═════ PROVIDED INFORMATION

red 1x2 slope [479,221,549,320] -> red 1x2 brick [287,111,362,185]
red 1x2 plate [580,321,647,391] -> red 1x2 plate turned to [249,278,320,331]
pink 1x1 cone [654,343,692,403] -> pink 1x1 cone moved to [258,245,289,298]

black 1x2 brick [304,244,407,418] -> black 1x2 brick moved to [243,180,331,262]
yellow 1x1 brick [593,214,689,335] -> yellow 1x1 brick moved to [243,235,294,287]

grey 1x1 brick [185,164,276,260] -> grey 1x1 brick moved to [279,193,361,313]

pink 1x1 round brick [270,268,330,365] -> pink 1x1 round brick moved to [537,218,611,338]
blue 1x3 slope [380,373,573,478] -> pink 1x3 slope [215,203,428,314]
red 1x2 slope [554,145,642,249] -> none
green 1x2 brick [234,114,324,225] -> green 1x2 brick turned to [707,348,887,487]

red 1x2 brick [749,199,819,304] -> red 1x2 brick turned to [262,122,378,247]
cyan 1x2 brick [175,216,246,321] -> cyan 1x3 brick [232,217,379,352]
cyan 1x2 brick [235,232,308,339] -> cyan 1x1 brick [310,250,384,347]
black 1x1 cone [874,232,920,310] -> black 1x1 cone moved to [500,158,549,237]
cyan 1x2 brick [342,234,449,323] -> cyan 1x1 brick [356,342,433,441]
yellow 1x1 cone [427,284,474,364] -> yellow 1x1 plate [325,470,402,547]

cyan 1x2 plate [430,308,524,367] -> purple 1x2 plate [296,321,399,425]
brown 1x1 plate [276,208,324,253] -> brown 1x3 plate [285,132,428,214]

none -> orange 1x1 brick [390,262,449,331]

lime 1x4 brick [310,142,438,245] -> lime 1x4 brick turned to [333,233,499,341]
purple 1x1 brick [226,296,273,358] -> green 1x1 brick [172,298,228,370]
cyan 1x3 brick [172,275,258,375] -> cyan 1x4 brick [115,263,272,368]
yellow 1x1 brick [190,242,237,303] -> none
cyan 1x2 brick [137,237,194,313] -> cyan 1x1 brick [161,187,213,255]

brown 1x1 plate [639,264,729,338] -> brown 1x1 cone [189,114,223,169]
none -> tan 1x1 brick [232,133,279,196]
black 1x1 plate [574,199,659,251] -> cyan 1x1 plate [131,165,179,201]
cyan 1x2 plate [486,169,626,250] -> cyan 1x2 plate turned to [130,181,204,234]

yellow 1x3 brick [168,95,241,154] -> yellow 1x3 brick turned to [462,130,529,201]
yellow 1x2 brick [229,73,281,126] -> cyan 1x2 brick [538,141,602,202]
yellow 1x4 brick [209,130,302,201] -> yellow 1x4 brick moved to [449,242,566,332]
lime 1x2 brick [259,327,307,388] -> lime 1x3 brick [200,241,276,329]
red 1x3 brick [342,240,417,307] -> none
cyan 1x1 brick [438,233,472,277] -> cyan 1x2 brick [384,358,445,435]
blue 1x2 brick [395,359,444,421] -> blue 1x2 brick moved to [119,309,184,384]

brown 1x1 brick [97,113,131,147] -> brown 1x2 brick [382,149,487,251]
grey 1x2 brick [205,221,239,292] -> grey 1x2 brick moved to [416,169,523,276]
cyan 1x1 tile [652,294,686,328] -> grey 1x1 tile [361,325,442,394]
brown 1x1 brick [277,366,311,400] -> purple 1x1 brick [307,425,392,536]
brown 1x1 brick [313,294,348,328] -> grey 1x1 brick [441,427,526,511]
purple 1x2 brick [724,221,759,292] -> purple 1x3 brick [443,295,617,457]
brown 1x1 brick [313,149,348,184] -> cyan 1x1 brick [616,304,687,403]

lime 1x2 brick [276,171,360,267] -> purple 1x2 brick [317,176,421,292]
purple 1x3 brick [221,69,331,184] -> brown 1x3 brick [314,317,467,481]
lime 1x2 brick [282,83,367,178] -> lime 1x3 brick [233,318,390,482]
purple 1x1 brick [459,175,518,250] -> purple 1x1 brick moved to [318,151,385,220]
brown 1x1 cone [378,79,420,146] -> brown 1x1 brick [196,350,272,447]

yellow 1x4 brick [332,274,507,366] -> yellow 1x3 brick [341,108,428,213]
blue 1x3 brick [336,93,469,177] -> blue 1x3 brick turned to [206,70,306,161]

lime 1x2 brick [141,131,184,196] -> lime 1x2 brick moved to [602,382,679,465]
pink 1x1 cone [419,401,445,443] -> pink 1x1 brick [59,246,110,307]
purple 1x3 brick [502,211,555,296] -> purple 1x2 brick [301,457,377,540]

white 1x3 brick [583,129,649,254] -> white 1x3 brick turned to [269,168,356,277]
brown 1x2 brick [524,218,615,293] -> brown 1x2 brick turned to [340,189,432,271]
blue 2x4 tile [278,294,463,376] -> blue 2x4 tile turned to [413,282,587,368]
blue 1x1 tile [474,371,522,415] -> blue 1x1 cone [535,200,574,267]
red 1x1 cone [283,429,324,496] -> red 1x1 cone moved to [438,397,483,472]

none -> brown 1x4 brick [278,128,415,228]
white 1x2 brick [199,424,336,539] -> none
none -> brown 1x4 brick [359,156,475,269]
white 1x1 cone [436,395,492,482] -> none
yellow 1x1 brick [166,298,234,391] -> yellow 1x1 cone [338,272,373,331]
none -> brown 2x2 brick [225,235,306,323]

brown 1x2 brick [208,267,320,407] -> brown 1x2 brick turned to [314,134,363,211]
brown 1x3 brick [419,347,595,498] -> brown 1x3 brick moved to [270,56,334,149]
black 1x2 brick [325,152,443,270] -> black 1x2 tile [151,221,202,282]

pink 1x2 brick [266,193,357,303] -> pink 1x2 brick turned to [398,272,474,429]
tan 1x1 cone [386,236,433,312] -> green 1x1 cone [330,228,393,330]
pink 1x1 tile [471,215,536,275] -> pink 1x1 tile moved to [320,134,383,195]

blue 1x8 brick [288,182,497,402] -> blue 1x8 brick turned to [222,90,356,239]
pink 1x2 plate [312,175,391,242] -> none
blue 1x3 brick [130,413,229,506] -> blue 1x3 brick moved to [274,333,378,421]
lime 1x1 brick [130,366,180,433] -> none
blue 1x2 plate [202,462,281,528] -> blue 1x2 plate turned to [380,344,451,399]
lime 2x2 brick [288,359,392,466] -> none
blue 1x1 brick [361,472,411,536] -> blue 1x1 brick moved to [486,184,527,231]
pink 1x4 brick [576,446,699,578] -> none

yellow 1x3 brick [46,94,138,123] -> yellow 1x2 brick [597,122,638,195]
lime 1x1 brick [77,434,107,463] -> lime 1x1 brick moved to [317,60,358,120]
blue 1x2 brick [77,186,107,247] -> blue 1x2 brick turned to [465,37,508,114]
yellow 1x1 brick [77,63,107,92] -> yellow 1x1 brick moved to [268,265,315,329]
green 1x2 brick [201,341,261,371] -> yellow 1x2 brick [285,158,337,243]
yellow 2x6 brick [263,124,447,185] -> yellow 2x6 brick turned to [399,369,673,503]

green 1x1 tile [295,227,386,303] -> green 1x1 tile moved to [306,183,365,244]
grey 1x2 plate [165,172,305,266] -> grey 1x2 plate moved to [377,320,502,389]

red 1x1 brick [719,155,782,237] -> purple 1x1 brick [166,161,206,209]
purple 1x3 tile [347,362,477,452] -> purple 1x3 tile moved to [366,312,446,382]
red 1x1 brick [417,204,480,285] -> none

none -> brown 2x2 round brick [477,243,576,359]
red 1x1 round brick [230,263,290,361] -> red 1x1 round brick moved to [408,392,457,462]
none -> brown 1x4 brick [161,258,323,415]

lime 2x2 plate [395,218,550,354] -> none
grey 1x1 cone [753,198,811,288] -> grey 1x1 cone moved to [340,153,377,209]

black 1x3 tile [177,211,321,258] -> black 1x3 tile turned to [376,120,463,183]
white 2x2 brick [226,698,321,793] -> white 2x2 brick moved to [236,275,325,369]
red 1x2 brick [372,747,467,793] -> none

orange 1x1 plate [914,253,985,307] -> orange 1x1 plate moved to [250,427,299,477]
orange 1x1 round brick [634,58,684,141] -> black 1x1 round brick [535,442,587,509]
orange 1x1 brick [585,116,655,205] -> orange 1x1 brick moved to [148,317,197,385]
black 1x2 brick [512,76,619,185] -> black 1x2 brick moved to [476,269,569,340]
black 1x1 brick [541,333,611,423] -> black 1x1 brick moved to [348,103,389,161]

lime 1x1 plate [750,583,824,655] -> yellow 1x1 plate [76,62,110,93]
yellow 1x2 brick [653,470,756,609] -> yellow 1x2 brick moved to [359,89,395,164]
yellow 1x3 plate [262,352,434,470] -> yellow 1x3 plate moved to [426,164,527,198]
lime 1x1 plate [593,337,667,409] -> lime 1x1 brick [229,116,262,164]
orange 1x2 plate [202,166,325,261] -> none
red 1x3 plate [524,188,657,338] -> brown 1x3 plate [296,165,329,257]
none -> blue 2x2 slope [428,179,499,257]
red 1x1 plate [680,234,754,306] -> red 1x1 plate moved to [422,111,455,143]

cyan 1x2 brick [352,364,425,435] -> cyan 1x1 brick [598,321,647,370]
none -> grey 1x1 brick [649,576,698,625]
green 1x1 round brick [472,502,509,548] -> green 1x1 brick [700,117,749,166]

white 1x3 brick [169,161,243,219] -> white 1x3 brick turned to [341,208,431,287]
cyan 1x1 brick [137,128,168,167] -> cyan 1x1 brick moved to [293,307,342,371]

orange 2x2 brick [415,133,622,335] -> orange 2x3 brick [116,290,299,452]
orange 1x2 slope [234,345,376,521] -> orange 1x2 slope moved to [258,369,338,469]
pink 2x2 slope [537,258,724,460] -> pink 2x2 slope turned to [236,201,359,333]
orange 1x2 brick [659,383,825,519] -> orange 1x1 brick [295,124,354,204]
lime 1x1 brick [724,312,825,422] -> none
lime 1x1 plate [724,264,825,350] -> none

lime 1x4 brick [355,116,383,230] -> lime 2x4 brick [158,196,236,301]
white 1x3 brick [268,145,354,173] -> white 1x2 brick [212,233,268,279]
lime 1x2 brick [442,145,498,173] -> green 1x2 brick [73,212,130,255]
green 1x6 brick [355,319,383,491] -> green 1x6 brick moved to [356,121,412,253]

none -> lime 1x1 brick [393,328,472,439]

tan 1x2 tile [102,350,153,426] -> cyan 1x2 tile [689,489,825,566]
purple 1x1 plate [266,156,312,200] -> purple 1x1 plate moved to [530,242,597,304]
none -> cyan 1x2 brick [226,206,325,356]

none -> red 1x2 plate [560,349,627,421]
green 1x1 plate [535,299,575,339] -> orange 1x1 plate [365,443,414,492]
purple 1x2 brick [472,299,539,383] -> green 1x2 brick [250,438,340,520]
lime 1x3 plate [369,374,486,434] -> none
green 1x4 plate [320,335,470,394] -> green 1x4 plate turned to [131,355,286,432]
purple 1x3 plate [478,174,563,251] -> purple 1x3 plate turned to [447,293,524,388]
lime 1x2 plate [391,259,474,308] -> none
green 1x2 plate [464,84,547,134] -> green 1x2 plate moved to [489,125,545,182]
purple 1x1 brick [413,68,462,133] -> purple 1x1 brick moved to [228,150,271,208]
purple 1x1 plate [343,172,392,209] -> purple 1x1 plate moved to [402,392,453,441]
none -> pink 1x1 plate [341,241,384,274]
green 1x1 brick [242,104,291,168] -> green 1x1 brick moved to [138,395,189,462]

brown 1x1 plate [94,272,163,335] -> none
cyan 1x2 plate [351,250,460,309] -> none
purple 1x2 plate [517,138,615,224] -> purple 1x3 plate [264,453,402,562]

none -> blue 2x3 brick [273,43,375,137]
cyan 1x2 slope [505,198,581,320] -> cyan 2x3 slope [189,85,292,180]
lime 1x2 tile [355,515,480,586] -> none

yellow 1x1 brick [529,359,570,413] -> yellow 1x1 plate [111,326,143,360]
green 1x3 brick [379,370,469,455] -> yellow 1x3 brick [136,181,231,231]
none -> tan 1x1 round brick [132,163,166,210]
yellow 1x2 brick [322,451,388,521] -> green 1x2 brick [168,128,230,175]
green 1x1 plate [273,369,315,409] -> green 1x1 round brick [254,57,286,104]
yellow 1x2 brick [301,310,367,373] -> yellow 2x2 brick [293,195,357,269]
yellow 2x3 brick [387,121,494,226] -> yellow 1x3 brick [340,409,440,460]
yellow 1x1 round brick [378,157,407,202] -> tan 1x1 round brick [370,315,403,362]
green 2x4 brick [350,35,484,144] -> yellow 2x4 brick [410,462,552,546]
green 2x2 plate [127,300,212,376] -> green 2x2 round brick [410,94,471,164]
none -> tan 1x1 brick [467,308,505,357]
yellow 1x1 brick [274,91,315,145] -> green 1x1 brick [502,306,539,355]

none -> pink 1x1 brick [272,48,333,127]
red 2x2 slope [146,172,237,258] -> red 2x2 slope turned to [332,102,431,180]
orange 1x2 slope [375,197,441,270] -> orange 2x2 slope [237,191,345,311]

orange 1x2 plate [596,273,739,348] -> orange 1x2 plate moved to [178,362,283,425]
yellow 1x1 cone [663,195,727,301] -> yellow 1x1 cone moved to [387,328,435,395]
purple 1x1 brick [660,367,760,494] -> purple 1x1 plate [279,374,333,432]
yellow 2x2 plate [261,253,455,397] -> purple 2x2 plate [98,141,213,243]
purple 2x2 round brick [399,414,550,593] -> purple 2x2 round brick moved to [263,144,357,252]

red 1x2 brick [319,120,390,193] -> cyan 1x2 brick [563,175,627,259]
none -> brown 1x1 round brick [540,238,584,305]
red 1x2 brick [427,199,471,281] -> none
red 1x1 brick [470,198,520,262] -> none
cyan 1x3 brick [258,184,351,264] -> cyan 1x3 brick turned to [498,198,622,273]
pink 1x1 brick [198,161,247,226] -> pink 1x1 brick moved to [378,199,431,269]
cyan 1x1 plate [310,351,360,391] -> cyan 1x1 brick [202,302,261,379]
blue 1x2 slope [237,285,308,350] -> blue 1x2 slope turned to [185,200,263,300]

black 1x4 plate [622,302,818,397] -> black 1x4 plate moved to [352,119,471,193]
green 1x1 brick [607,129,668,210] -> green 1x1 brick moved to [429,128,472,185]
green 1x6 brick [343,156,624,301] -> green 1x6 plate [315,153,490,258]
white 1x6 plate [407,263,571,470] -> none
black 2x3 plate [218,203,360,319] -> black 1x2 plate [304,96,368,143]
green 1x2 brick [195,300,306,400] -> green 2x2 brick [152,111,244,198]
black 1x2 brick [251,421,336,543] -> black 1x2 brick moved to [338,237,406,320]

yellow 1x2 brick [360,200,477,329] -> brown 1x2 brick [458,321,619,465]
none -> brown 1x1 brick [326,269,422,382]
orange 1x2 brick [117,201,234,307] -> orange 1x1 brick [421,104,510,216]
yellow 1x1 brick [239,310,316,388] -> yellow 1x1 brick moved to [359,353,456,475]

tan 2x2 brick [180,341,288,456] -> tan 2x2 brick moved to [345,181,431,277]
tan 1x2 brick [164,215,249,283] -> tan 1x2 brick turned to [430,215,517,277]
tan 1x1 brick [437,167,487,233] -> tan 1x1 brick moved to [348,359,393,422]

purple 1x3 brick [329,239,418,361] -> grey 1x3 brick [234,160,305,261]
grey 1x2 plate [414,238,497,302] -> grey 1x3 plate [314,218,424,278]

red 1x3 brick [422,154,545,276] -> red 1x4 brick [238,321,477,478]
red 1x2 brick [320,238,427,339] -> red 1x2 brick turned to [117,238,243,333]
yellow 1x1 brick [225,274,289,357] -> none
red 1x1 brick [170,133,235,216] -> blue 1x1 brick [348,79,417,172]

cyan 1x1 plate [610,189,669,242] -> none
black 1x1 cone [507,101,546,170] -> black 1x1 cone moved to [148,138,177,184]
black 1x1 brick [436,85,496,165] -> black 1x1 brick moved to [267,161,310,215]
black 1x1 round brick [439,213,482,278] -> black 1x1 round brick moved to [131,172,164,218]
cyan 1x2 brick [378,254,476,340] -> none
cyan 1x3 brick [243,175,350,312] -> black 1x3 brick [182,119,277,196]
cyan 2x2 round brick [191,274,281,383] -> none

══════════

• [WORK ORDER] Give back, word for word, only the lines from the one containing "cyan 1x1 plate [610,189,669,242] -> none" through the closing line of the entries.

• [SOLVED EXERCISE]
cyan 1x1 plate [610,189,669,242] -> none
black 1x1 cone [507,101,546,170] -> black 1x1 cone moved to [148,138,177,184]
black 1x1 brick [436,85,496,165] -> black 1x1 brick moved to [267,161,310,215]
black 1x1 round brick [439,213,482,278] -> black 1x1 round brick moved to [131,172,164,218]
cyan 1x2 brick [378,254,476,340] -> none
cyan 1x3 brick [243,175,350,312] -> black 1x3 brick [182,119,277,196]
cyan 2x2 round brick [191,274,281,383] -> none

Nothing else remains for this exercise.